| DESCRIPTION OF THE TASK |
Repeat exactly, and only, the lines from the line containing "orange diamond: (523, 388)" through the last line of the records below, including both.

| DATA SECTION |

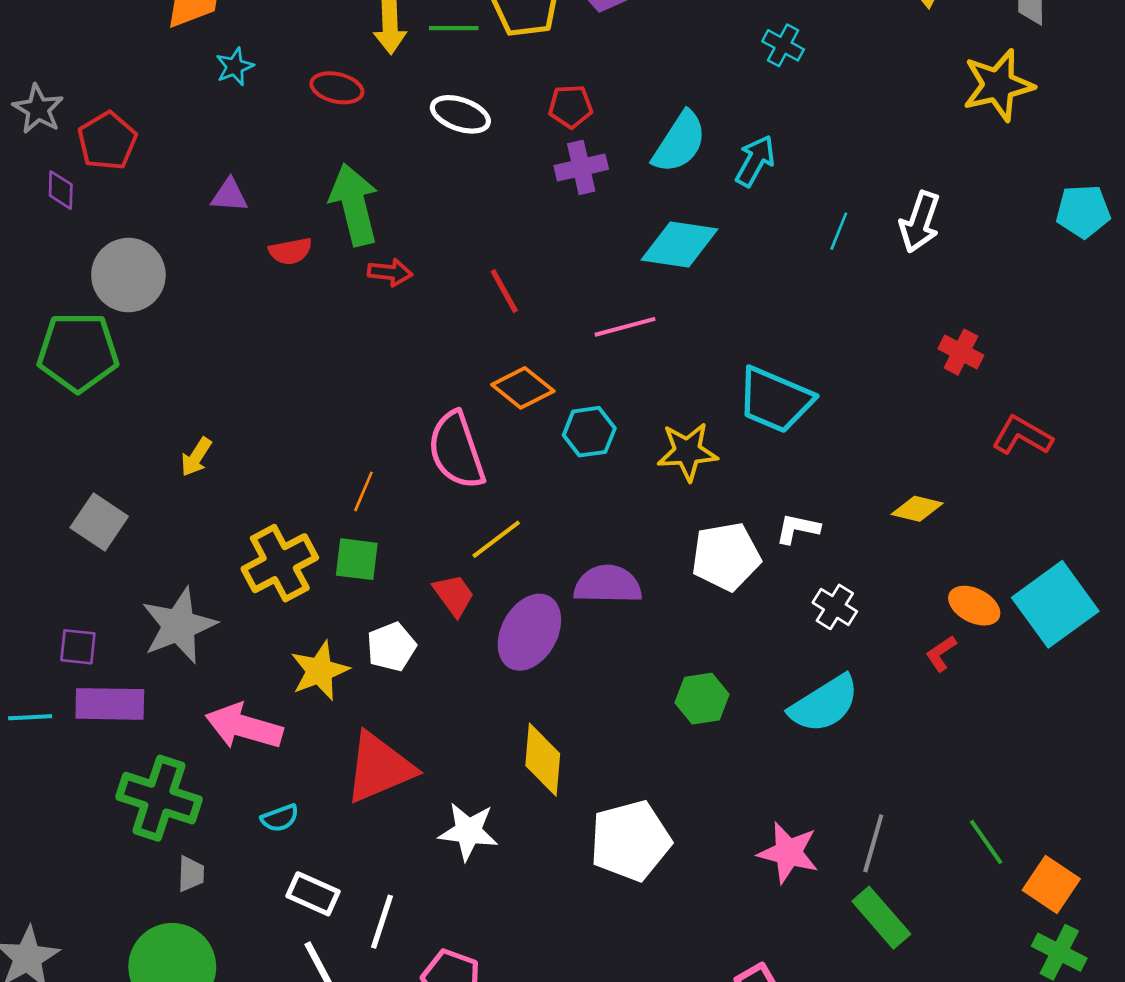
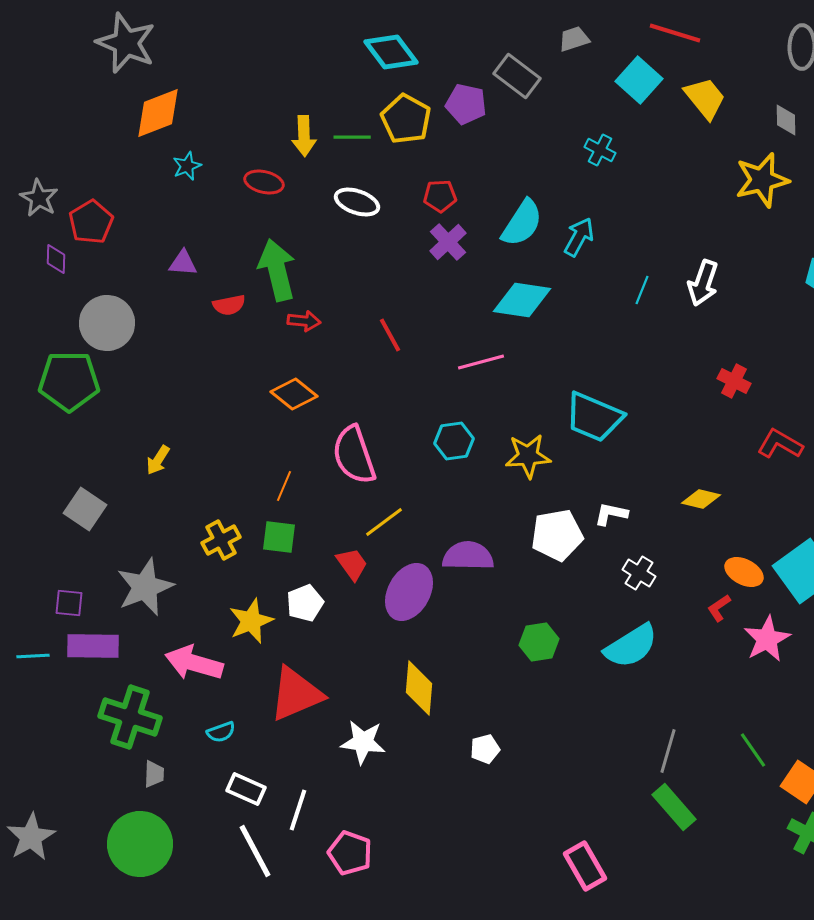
purple cross: (581, 167) -> (448, 242), turned -30
orange diamond: (523, 388) -> (294, 394), moved
yellow cross: (280, 563) -> (221, 540), size x0.7
white pentagon: (630, 841) -> (485, 749), size x0.5
pink star: (788, 853) -> (767, 639), moved, turned 30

| EXERCISE RESPONSE |
orange diamond: (523, 388) -> (294, 394), moved
yellow cross: (280, 563) -> (221, 540), size x0.7
white pentagon: (630, 841) -> (485, 749), size x0.5
pink star: (788, 853) -> (767, 639), moved, turned 30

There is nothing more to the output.